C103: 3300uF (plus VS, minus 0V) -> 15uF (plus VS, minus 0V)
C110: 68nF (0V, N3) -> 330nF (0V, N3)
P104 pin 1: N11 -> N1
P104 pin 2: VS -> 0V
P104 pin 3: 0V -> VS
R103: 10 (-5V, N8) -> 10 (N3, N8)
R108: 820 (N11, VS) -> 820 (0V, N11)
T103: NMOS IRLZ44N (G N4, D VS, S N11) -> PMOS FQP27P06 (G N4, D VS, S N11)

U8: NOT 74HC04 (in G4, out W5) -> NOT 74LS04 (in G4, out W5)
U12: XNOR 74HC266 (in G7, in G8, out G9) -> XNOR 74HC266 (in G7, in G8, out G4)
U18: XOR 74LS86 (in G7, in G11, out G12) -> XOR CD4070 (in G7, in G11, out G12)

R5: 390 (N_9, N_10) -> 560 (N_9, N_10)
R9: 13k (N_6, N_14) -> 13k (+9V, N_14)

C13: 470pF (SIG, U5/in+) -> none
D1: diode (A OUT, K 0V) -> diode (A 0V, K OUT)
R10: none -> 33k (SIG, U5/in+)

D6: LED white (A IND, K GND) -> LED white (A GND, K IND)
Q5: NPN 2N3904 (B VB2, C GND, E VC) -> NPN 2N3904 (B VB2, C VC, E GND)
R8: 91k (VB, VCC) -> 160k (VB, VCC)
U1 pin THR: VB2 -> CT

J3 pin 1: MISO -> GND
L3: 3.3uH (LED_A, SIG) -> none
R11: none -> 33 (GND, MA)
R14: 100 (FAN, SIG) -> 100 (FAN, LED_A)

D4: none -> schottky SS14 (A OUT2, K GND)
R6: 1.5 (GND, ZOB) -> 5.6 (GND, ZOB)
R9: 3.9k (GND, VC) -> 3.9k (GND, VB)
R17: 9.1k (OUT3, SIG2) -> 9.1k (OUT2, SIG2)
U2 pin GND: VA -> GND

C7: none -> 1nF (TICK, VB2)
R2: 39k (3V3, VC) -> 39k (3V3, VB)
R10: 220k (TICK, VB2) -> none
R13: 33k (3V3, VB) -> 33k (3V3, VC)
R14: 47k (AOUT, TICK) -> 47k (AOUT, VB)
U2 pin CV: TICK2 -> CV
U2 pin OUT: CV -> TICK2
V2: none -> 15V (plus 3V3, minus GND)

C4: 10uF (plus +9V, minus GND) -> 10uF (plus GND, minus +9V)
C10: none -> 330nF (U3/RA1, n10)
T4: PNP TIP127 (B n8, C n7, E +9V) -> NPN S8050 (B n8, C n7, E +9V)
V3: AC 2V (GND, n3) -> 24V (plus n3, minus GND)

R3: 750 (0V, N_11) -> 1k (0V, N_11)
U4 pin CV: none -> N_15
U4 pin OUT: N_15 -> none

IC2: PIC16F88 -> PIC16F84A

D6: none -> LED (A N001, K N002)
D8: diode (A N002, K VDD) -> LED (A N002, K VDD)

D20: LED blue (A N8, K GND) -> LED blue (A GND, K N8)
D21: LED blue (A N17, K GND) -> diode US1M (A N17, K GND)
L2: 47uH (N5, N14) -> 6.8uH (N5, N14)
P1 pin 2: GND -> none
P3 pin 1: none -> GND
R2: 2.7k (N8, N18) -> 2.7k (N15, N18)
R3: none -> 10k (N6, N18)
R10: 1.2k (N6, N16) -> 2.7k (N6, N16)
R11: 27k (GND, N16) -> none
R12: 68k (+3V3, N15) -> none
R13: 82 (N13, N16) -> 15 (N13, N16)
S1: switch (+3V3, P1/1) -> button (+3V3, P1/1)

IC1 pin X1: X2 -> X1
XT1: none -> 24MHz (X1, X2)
◇ ◇ ◇ ◇ ◇
• Problem to work on: Reproduce the listing above exactly, but only from its first line through the line holding "U2 pin GND: VA -> GND"; both of those lines are included.

• Answer to the exercise:
C103: 3300uF (plus VS, minus 0V) -> 15uF (plus VS, minus 0V)
C110: 68nF (0V, N3) -> 330nF (0V, N3)
P104 pin 1: N11 -> N1
P104 pin 2: VS -> 0V
P104 pin 3: 0V -> VS
R103: 10 (-5V, N8) -> 10 (N3, N8)
R108: 820 (N11, VS) -> 820 (0V, N11)
T103: NMOS IRLZ44N (G N4, D VS, S N11) -> PMOS FQP27P06 (G N4, D VS, S N11)

U8: NOT 74HC04 (in G4, out W5) -> NOT 74LS04 (in G4, out W5)
U12: XNOR 74HC266 (in G7, in G8, out G9) -> XNOR 74HC266 (in G7, in G8, out G4)
U18: XOR 74LS86 (in G7, in G11, out G12) -> XOR CD4070 (in G7, in G11, out G12)

R5: 390 (N_9, N_10) -> 560 (N_9, N_10)
R9: 13k (N_6, N_14) -> 13k (+9V, N_14)

C13: 470pF (SIG, U5/in+) -> none
D1: diode (A OUT, K 0V) -> diode (A 0V, K OUT)
R10: none -> 33k (SIG, U5/in+)

D6: LED white (A IND, K GND) -> LED white (A GND, K IND)
Q5: NPN 2N3904 (B VB2, C GND, E VC) -> NPN 2N3904 (B VB2, C VC, E GND)
R8: 91k (VB, VCC) -> 160k (VB, VCC)
U1 pin THR: VB2 -> CT

J3 pin 1: MISO -> GND
L3: 3.3uH (LED_A, SIG) -> none
R11: none -> 33 (GND, MA)
R14: 100 (FAN, SIG) -> 100 (FAN, LED_A)

D4: none -> schottky SS14 (A OUT2, K GND)
R6: 1.5 (GND, ZOB) -> 5.6 (GND, ZOB)
R9: 3.9k (GND, VC) -> 3.9k (GND, VB)
R17: 9.1k (OUT3, SIG2) -> 9.1k (OUT2, SIG2)
U2 pin GND: VA -> GND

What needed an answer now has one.